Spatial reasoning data

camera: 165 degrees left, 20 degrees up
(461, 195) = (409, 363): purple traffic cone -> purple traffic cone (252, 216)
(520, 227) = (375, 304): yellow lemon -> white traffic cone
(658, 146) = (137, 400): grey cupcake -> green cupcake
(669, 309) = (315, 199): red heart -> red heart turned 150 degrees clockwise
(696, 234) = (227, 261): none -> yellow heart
...
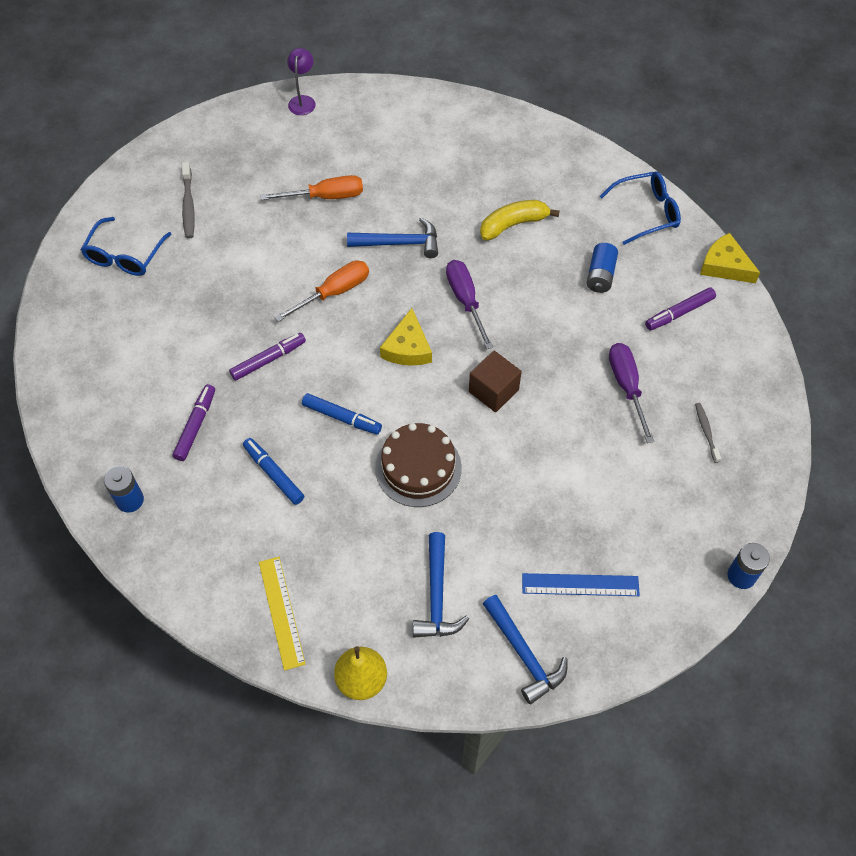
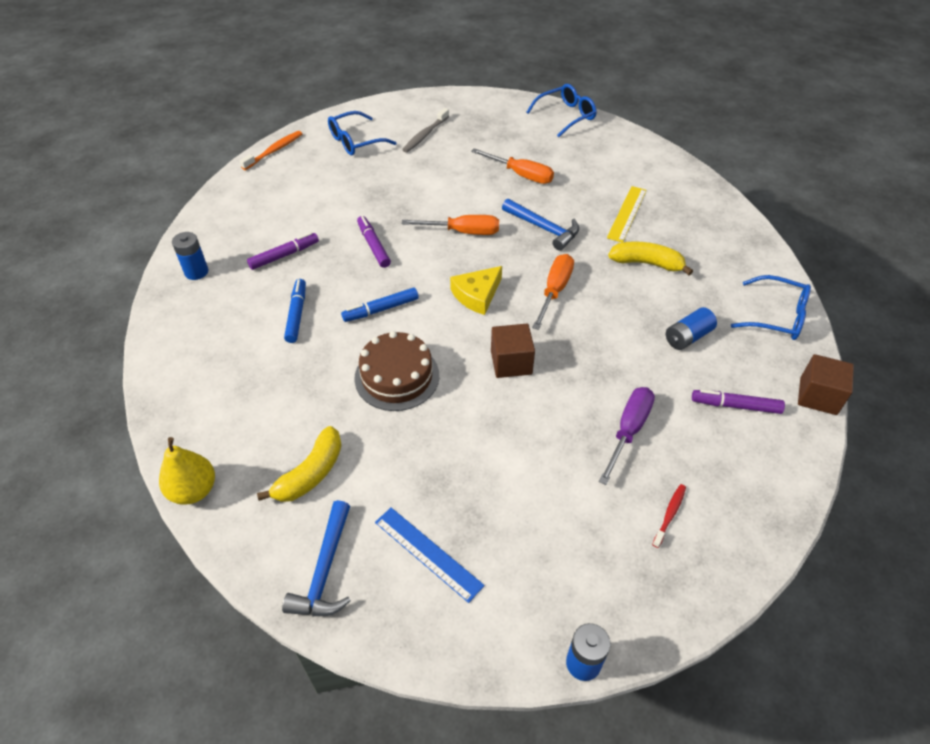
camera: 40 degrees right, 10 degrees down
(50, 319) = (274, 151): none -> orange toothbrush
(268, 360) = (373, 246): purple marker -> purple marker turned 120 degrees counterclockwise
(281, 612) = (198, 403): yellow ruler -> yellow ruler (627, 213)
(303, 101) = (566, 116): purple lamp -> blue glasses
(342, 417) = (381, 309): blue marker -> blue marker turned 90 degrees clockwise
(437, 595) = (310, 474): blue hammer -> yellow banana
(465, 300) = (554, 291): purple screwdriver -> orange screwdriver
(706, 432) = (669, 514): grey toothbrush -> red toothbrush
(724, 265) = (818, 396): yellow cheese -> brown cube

* YOUR TASK
Repeat, exactly as they stand above, the lines from the line with "(520, 227) = (375, 304): yellow" to the line with "(696, 234) = (227, 261): none -> yellow heart", both lines included.

* EXPECTED ANSWER
(520, 227) = (375, 304): yellow lemon -> white traffic cone
(658, 146) = (137, 400): grey cupcake -> green cupcake
(669, 309) = (315, 199): red heart -> red heart turned 150 degrees clockwise
(696, 234) = (227, 261): none -> yellow heart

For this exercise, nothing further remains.